- **WHAT IS BEING ASKED**
The word "cutting" marks the lines to copy; find all of them in the entries below.

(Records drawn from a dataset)
-----
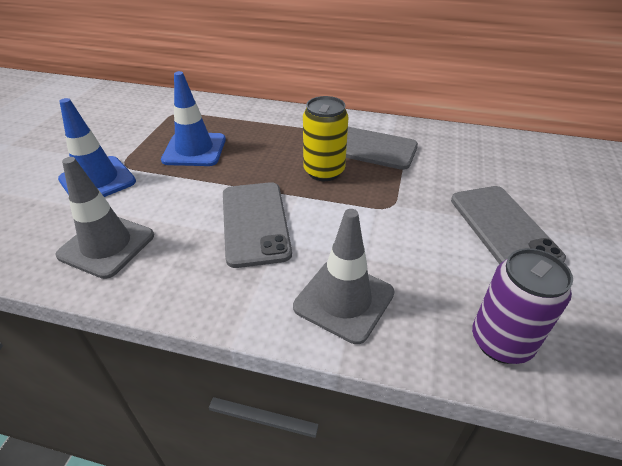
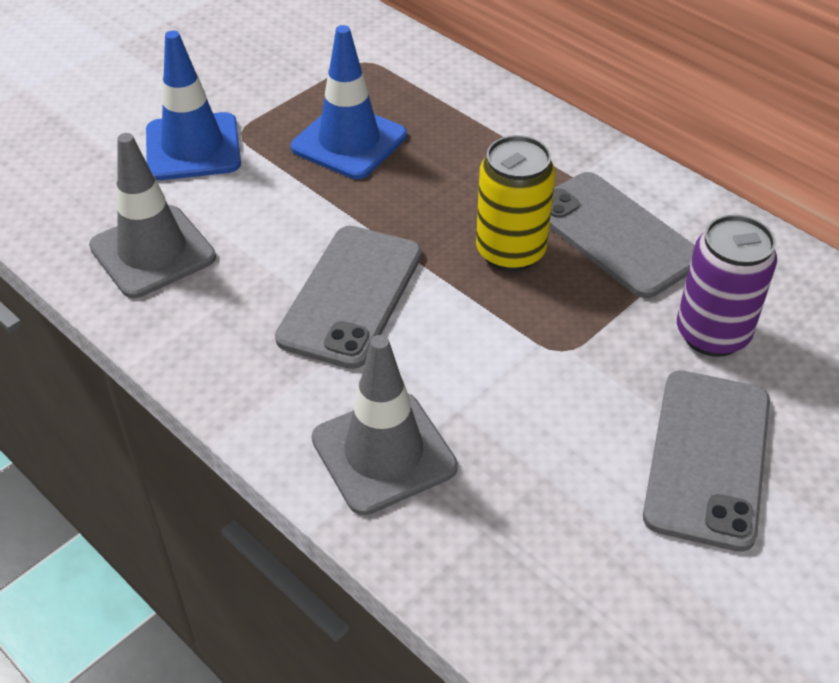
camera: 30 degrees right, 5 degrees up
purple can [472,248,573,364] -> purple can moved to [677,215,777,357]

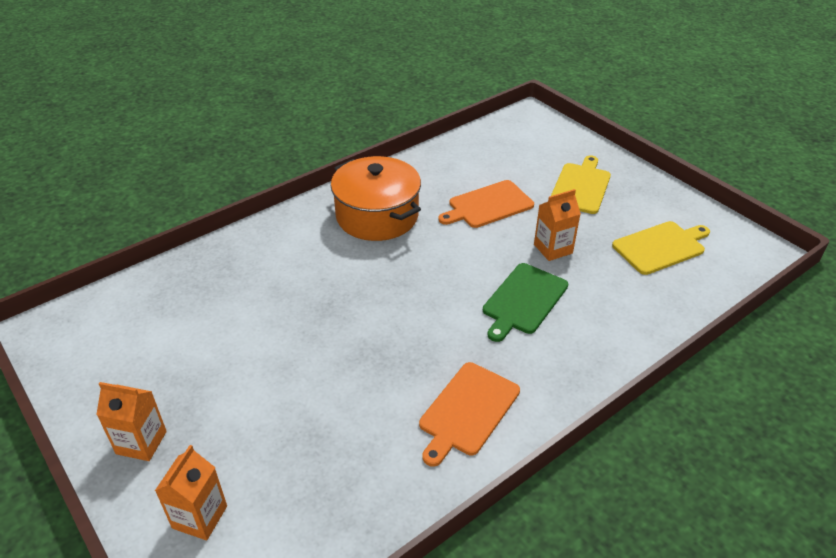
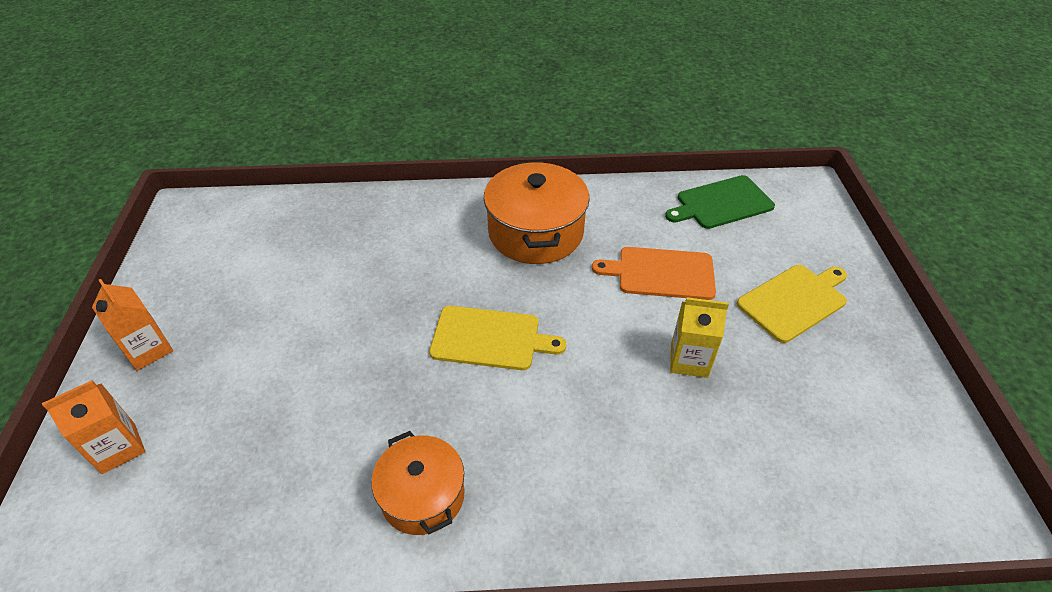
camera: 35 degrees right, 5 degrees up
orange cutting board [419,362,520,467] -> orange pot [371,431,465,535]
green cutting board [483,263,568,342] -> green cutting board moved to [665,175,775,229]
orange carton [534,189,581,261] -> yellow carton [670,297,729,378]
yellow cutting board [612,221,710,275] -> yellow cutting board moved to [429,306,566,370]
-----
- **ANSWER SPACE**
orange cutting board [419,362,520,467] -> orange pot [371,431,465,535]
green cutting board [483,263,568,342] -> green cutting board moved to [665,175,775,229]
yellow cutting board [612,221,710,275] -> yellow cutting board moved to [429,306,566,370]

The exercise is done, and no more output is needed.